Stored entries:
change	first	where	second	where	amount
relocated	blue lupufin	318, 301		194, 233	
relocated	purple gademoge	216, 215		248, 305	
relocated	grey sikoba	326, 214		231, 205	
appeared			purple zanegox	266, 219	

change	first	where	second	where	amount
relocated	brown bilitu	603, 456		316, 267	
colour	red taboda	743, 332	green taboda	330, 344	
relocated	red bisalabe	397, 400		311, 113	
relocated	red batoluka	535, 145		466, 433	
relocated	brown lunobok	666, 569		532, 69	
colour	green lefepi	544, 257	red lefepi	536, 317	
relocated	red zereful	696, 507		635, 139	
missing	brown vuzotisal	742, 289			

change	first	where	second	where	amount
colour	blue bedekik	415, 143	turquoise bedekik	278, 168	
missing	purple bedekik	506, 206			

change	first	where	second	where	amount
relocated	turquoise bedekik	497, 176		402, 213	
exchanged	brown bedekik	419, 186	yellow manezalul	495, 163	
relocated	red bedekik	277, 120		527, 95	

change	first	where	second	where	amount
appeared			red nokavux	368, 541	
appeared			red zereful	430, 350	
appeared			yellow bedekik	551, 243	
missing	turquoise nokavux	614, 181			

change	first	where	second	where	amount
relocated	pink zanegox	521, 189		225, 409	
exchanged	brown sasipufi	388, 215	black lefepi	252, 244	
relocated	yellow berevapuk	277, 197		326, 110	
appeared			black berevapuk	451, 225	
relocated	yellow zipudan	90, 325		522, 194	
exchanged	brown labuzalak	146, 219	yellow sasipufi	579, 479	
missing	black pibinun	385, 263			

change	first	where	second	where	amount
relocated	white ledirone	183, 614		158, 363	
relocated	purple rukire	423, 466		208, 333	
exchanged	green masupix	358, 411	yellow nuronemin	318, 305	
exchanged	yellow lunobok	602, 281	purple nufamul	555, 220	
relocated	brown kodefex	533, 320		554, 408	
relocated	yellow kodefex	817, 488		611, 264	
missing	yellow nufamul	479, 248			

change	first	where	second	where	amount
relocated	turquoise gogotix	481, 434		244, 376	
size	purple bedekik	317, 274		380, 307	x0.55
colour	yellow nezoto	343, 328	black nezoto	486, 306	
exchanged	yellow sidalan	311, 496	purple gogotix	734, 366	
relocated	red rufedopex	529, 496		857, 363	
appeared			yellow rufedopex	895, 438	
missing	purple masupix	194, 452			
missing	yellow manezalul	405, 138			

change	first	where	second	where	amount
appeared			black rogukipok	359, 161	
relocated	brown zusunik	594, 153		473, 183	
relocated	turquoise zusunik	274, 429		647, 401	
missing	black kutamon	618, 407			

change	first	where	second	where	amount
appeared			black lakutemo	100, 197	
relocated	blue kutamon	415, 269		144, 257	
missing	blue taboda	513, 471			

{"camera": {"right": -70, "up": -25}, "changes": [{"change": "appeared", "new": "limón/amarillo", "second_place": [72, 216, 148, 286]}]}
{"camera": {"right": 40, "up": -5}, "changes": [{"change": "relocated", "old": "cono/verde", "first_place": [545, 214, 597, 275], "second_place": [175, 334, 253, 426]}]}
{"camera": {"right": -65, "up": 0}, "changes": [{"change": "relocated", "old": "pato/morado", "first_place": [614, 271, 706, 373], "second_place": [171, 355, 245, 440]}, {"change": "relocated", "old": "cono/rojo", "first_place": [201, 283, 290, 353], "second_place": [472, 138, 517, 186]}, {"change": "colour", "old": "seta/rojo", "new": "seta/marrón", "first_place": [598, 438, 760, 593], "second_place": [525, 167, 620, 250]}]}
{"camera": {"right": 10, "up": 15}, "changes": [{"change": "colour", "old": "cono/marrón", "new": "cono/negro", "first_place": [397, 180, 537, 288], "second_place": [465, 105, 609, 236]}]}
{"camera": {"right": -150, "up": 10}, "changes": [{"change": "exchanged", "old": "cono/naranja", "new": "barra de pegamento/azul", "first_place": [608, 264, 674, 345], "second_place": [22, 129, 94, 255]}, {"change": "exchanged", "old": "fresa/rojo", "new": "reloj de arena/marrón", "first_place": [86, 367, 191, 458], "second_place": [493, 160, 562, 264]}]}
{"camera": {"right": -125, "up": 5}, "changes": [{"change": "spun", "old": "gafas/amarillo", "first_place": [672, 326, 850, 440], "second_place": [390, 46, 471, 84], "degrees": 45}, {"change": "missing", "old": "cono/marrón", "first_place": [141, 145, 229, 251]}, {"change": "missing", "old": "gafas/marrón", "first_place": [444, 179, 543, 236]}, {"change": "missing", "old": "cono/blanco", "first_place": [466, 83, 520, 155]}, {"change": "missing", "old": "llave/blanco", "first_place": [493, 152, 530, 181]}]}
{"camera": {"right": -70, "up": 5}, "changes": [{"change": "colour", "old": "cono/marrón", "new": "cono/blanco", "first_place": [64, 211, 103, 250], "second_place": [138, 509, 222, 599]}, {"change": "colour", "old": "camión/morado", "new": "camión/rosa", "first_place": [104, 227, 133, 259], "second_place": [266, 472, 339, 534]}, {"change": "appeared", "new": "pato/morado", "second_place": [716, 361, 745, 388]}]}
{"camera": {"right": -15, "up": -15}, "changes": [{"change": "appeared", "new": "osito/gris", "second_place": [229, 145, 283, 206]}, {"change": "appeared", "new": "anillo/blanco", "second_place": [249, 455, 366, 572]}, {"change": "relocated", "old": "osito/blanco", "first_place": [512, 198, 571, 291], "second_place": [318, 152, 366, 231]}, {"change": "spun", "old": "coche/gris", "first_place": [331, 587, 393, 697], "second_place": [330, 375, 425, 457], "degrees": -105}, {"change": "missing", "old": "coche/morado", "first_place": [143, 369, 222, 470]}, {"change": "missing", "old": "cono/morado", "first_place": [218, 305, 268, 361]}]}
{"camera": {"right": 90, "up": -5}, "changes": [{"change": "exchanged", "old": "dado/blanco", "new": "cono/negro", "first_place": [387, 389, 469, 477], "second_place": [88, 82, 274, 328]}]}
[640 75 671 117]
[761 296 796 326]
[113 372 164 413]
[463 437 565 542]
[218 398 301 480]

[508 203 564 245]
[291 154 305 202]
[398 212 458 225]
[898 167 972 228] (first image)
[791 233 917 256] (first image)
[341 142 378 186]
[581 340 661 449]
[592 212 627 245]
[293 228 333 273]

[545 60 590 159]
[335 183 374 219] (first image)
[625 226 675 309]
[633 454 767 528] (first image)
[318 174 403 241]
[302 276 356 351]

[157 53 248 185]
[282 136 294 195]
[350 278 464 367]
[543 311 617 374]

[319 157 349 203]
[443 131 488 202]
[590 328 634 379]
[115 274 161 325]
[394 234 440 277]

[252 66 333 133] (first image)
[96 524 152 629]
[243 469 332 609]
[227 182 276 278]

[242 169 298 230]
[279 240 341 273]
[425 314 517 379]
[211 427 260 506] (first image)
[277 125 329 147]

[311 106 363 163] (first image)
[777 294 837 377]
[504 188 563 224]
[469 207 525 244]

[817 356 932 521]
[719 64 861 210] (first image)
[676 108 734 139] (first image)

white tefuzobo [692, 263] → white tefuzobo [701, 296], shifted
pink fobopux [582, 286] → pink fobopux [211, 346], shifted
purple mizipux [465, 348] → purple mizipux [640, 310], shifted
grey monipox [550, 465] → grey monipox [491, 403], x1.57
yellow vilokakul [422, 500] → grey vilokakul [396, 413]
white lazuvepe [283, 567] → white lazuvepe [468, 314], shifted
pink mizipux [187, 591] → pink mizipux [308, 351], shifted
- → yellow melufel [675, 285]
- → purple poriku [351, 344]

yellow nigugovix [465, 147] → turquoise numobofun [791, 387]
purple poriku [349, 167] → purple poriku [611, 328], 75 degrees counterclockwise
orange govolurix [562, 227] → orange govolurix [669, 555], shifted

Prompt: Every record must be transcribed exactly as written.

Answer section:
change	first	where	second	where	amount
relocated	blue lupufin	318, 301		194, 233	
relocated	purple gademoge	216, 215		248, 305	
relocated	grey sikoba	326, 214		231, 205	
appeared			purple zanegox	266, 219	

change	first	where	second	where	amount
relocated	brown bilitu	603, 456		316, 267	
colour	red taboda	743, 332	green taboda	330, 344	
relocated	red bisalabe	397, 400		311, 113	
relocated	red batoluka	535, 145		466, 433	
relocated	brown lunobok	666, 569		532, 69	
colour	green lefepi	544, 257	red lefepi	536, 317	
relocated	red zereful	696, 507		635, 139	
missing	brown vuzotisal	742, 289			

change	first	where	second	where	amount
colour	blue bedekik	415, 143	turquoise bedekik	278, 168	
missing	purple bedekik	506, 206			

change	first	where	second	where	amount
relocated	turquoise bedekik	497, 176		402, 213	
exchanged	brown bedekik	419, 186	yellow manezalul	495, 163	
relocated	red bedekik	277, 120		527, 95	

change	first	where	second	where	amount
appeared			red nokavux	368, 541	
appeared			red zereful	430, 350	
appeared			yellow bedekik	551, 243	
missing	turquoise nokavux	614, 181			

change	first	where	second	where	amount
relocated	pink zanegox	521, 189		225, 409	
exchanged	brown sasipufi	388, 215	black lefepi	252, 244	
relocated	yellow berevapuk	277, 197		326, 110	
appeared			black berevapuk	451, 225	
relocated	yellow zipudan	90, 325		522, 194	
exchanged	brown labuzalak	146, 219	yellow sasipufi	579, 479	
missing	black pibinun	385, 263			

change	first	where	second	where	amount
relocated	white ledirone	183, 614		158, 363	
relocated	purple rukire	423, 466		208, 333	
exchanged	green masupix	358, 411	yellow nuronemin	318, 305	
exchanged	yellow lunobok	602, 281	purple nufamul	555, 220	
relocated	brown kodefex	533, 320		554, 408	
relocated	yellow kodefex	817, 488		611, 264	
missing	yellow nufamul	479, 248			

change	first	where	second	where	amount
relocated	turquoise gogotix	481, 434		244, 376	
size	purple bedekik	317, 274		380, 307	x0.55
colour	yellow nezoto	343, 328	black nezoto	486, 306	
exchanged	yellow sidalan	311, 496	purple gogotix	734, 366	
relocated	red rufedopex	529, 496		857, 363	
appeared			yellow rufedopex	895, 438	
missing	purple masupix	194, 452			
missing	yellow manezalul	405, 138			

change	first	where	second	where	amount
appeared			black rogukipok	359, 161	
relocated	brown zusunik	594, 153		473, 183	
relocated	turquoise zusunik	274, 429		647, 401	
missing	black kutamon	618, 407			

change	first	where	second	where	amount
appeared			black lakutemo	100, 197	
relocated	blue kutamon	415, 269		144, 257	
missing	blue taboda	513, 471			

{"camera": {"right": -70, "up": -25}, "changes": [{"change": "appeared", "new": "limón/amarillo", "second_place": [72, 216, 148, 286]}]}
{"camera": {"right": 40, "up": -5}, "changes": [{"change": "relocated", "old": "cono/verde", "first_place": [545, 214, 597, 275], "second_place": [175, 334, 253, 426]}]}
{"camera": {"right": -65, "up": 0}, "changes": [{"change": "relocated", "old": "pato/morado", "first_place": [614, 271, 706, 373], "second_place": [171, 355, 245, 440]}, {"change": "relocated", "old": "cono/rojo", "first_place": [201, 283, 290, 353], "second_place": [472, 138, 517, 186]}, {"change": "colour", "old": "seta/rojo", "new": "seta/marrón", "first_place": [598, 438, 760, 593], "second_place": [525, 167, 620, 250]}]}
{"camera": {"right": 10, "up": 15}, "changes": [{"change": "colour", "old": "cono/marrón", "new": "cono/negro", "first_place": [397, 180, 537, 288], "second_place": [465, 105, 609, 236]}]}
{"camera": {"right": -150, "up": 10}, "changes": [{"change": "exchanged", "old": "cono/naranja", "new": "barra de pegamento/azul", "first_place": [608, 264, 674, 345], "second_place": [22, 129, 94, 255]}, {"change": "exchanged", "old": "fresa/rojo", "new": "reloj de arena/marrón", "first_place": [86, 367, 191, 458], "second_place": [493, 160, 562, 264]}]}
{"camera": {"right": -125, "up": 5}, "changes": [{"change": "spun", "old": "gafas/amarillo", "first_place": [672, 326, 850, 440], "second_place": [390, 46, 471, 84], "degrees": 45}, {"change": "missing", "old": "cono/marrón", "first_place": [141, 145, 229, 251]}, {"change": "missing", "old": "gafas/marrón", "first_place": [444, 179, 543, 236]}, {"change": "missing", "old": "cono/blanco", "first_place": [466, 83, 520, 155]}, {"change": "missing", "old": "llave/blanco", "first_place": [493, 152, 530, 181]}]}
{"camera": {"right": -70, "up": 5}, "changes": [{"change": "colour", "old": "cono/marrón", "new": "cono/blanco", "first_place": [64, 211, 103, 250], "second_place": [138, 509, 222, 599]}, {"change": "colour", "old": "camión/morado", "new": "camión/rosa", "first_place": [104, 227, 133, 259], "second_place": [266, 472, 339, 534]}, {"change": "appeared", "new": "pato/morado", "second_place": [716, 361, 745, 388]}]}
{"camera": {"right": -15, "up": -15}, "changes": [{"change": "appeared", "new": "osito/gris", "second_place": [229, 145, 283, 206]}, {"change": "appeared", "new": "anillo/blanco", "second_place": [249, 455, 366, 572]}, {"change": "relocated", "old": "osito/blanco", "first_place": [512, 198, 571, 291], "second_place": [318, 152, 366, 231]}, {"change": "spun", "old": "coche/gris", "first_place": [331, 587, 393, 697], "second_place": [330, 375, 425, 457], "degrees": -105}, {"change": "missing", "old": "coche/morado", "first_place": [143, 369, 222, 470]}, {"change": "missing", "old": "cono/morado", "first_place": [218, 305, 268, 361]}]}
{"camera": {"right": 90, "up": -5}, "changes": [{"change": "exchanged", "old": "dado/blanco", "new": "cono/negro", "first_place": [387, 389, 469, 477], "second_place": [88, 82, 274, 328]}]}
[640 75 671 117]
[761 296 796 326]
[113 372 164 413]
[463 437 565 542]
[218 398 301 480]

[508 203 564 245]
[291 154 305 202]
[398 212 458 225]
[898 167 972 228] (first image)
[791 233 917 256] (first image)
[341 142 378 186]
[581 340 661 449]
[592 212 627 245]
[293 228 333 273]

[545 60 590 159]
[335 183 374 219] (first image)
[625 226 675 309]
[633 454 767 528] (first image)
[318 174 403 241]
[302 276 356 351]

[157 53 248 185]
[282 136 294 195]
[350 278 464 367]
[543 311 617 374]

[319 157 349 203]
[443 131 488 202]
[590 328 634 379]
[115 274 161 325]
[394 234 440 277]

[252 66 333 133] (first image)
[96 524 152 629]
[243 469 332 609]
[227 182 276 278]

[242 169 298 230]
[279 240 341 273]
[425 314 517 379]
[211 427 260 506] (first image)
[277 125 329 147]

[311 106 363 163] (first image)
[777 294 837 377]
[504 188 563 224]
[469 207 525 244]

[817 356 932 521]
[719 64 861 210] (first image)
[676 108 734 139] (first image)

white tefuzobo [692, 263] → white tefuzobo [701, 296], shifted
pink fobopux [582, 286] → pink fobopux [211, 346], shifted
purple mizipux [465, 348] → purple mizipux [640, 310], shifted
grey monipox [550, 465] → grey monipox [491, 403], x1.57
yellow vilokakul [422, 500] → grey vilokakul [396, 413]
white lazuvepe [283, 567] → white lazuvepe [468, 314], shifted
pink mizipux [187, 591] → pink mizipux [308, 351], shifted
- → yellow melufel [675, 285]
- → purple poriku [351, 344]

yellow nigugovix [465, 147] → turquoise numobofun [791, 387]
purple poriku [349, 167] → purple poriku [611, 328], 75 degrees counterclockwise
orange govolurix [562, 227] → orange govolurix [669, 555], shifted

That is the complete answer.